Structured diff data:
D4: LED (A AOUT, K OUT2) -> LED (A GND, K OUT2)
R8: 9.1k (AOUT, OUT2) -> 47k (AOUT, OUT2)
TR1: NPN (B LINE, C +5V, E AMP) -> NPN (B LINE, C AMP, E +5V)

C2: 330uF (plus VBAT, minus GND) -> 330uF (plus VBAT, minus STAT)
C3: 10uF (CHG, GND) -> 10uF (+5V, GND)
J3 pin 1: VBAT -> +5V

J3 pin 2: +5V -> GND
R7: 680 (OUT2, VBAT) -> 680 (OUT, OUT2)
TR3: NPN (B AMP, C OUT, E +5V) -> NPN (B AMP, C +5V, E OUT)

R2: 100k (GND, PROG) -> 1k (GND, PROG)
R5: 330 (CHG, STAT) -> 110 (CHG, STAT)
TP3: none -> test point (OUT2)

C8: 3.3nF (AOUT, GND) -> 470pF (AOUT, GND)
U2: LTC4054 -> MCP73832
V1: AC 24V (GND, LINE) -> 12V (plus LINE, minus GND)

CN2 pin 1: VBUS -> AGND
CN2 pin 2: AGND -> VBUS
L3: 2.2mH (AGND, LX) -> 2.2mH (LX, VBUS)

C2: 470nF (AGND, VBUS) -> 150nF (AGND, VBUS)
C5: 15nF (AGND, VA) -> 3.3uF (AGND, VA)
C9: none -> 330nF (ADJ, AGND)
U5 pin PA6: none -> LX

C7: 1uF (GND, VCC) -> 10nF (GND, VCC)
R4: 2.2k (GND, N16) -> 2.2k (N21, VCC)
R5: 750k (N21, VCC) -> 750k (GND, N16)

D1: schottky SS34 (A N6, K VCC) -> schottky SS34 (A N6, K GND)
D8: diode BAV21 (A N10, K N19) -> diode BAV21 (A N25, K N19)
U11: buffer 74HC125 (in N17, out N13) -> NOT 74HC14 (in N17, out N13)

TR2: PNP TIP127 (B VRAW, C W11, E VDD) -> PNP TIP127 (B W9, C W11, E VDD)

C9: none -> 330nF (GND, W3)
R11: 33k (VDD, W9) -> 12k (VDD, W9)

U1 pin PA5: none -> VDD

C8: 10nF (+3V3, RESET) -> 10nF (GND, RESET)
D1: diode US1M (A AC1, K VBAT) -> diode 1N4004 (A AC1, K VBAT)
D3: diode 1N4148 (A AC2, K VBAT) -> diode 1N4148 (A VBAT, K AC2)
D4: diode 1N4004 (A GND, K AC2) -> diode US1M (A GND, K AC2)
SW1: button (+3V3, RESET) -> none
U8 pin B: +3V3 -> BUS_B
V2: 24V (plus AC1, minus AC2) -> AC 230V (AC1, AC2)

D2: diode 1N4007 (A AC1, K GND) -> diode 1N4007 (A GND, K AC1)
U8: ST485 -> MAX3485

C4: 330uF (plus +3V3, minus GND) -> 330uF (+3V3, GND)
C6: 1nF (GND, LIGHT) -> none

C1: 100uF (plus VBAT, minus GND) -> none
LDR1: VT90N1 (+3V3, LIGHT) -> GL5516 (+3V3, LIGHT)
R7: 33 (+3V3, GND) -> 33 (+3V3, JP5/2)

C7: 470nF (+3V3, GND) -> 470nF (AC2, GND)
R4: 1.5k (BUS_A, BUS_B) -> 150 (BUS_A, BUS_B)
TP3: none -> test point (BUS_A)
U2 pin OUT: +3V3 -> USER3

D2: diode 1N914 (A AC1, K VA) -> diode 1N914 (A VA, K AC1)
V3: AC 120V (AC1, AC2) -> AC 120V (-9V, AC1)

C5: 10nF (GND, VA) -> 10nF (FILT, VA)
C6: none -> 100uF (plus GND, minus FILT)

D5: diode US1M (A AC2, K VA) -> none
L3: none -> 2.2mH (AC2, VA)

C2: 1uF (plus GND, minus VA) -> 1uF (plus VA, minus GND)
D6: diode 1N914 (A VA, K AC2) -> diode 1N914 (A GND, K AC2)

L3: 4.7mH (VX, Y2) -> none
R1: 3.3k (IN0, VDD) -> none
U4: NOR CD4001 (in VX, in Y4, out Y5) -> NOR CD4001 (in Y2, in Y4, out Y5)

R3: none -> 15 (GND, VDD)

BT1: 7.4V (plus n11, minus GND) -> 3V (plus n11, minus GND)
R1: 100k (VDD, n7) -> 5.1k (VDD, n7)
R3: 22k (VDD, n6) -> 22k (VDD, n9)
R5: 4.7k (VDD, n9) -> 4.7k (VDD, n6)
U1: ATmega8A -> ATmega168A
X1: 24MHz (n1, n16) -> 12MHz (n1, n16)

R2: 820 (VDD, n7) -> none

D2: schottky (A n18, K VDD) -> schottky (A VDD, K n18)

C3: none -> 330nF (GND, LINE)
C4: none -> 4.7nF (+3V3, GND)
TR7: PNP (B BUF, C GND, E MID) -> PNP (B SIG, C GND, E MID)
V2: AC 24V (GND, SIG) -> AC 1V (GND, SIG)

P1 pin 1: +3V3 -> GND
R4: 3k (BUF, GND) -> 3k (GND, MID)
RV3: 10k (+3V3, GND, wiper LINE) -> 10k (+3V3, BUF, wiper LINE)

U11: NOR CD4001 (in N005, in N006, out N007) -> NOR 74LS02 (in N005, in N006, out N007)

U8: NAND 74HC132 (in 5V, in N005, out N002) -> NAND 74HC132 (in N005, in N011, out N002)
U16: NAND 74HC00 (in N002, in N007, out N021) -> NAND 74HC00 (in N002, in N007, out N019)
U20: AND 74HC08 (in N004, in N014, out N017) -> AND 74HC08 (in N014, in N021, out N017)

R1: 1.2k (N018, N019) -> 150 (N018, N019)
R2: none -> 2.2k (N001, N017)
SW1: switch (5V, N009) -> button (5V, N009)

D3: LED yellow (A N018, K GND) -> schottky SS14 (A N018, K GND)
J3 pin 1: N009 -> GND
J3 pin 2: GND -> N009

What the task requires:
Starting at the first line of the entries above, please extract each line up to and including the line with "TP3: none -> test point (BUS_A)", unchanged, and add nothing.

Finished exercise:
D4: LED (A AOUT, K OUT2) -> LED (A GND, K OUT2)
R8: 9.1k (AOUT, OUT2) -> 47k (AOUT, OUT2)
TR1: NPN (B LINE, C +5V, E AMP) -> NPN (B LINE, C AMP, E +5V)

C2: 330uF (plus VBAT, minus GND) -> 330uF (plus VBAT, minus STAT)
C3: 10uF (CHG, GND) -> 10uF (+5V, GND)
J3 pin 1: VBAT -> +5V

J3 pin 2: +5V -> GND
R7: 680 (OUT2, VBAT) -> 680 (OUT, OUT2)
TR3: NPN (B AMP, C OUT, E +5V) -> NPN (B AMP, C +5V, E OUT)

R2: 100k (GND, PROG) -> 1k (GND, PROG)
R5: 330 (CHG, STAT) -> 110 (CHG, STAT)
TP3: none -> test point (OUT2)

C8: 3.3nF (AOUT, GND) -> 470pF (AOUT, GND)
U2: LTC4054 -> MCP73832
V1: AC 24V (GND, LINE) -> 12V (plus LINE, minus GND)

CN2 pin 1: VBUS -> AGND
CN2 pin 2: AGND -> VBUS
L3: 2.2mH (AGND, LX) -> 2.2mH (LX, VBUS)

C2: 470nF (AGND, VBUS) -> 150nF (AGND, VBUS)
C5: 15nF (AGND, VA) -> 3.3uF (AGND, VA)
C9: none -> 330nF (ADJ, AGND)
U5 pin PA6: none -> LX

C7: 1uF (GND, VCC) -> 10nF (GND, VCC)
R4: 2.2k (GND, N16) -> 2.2k (N21, VCC)
R5: 750k (N21, VCC) -> 750k (GND, N16)

D1: schottky SS34 (A N6, K VCC) -> schottky SS34 (A N6, K GND)
D8: diode BAV21 (A N10, K N19) -> diode BAV21 (A N25, K N19)
U11: buffer 74HC125 (in N17, out N13) -> NOT 74HC14 (in N17, out N13)

TR2: PNP TIP127 (B VRAW, C W11, E VDD) -> PNP TIP127 (B W9, C W11, E VDD)

C9: none -> 330nF (GND, W3)
R11: 33k (VDD, W9) -> 12k (VDD, W9)

U1 pin PA5: none -> VDD

C8: 10nF (+3V3, RESET) -> 10nF (GND, RESET)
D1: diode US1M (A AC1, K VBAT) -> diode 1N4004 (A AC1, K VBAT)
D3: diode 1N4148 (A AC2, K VBAT) -> diode 1N4148 (A VBAT, K AC2)
D4: diode 1N4004 (A GND, K AC2) -> diode US1M (A GND, K AC2)
SW1: button (+3V3, RESET) -> none
U8 pin B: +3V3 -> BUS_B
V2: 24V (plus AC1, minus AC2) -> AC 230V (AC1, AC2)

D2: diode 1N4007 (A AC1, K GND) -> diode 1N4007 (A GND, K AC1)
U8: ST485 -> MAX3485

C4: 330uF (plus +3V3, minus GND) -> 330uF (+3V3, GND)
C6: 1nF (GND, LIGHT) -> none

C1: 100uF (plus VBAT, minus GND) -> none
LDR1: VT90N1 (+3V3, LIGHT) -> GL5516 (+3V3, LIGHT)
R7: 33 (+3V3, GND) -> 33 (+3V3, JP5/2)

C7: 470nF (+3V3, GND) -> 470nF (AC2, GND)
R4: 1.5k (BUS_A, BUS_B) -> 150 (BUS_A, BUS_B)
TP3: none -> test point (BUS_A)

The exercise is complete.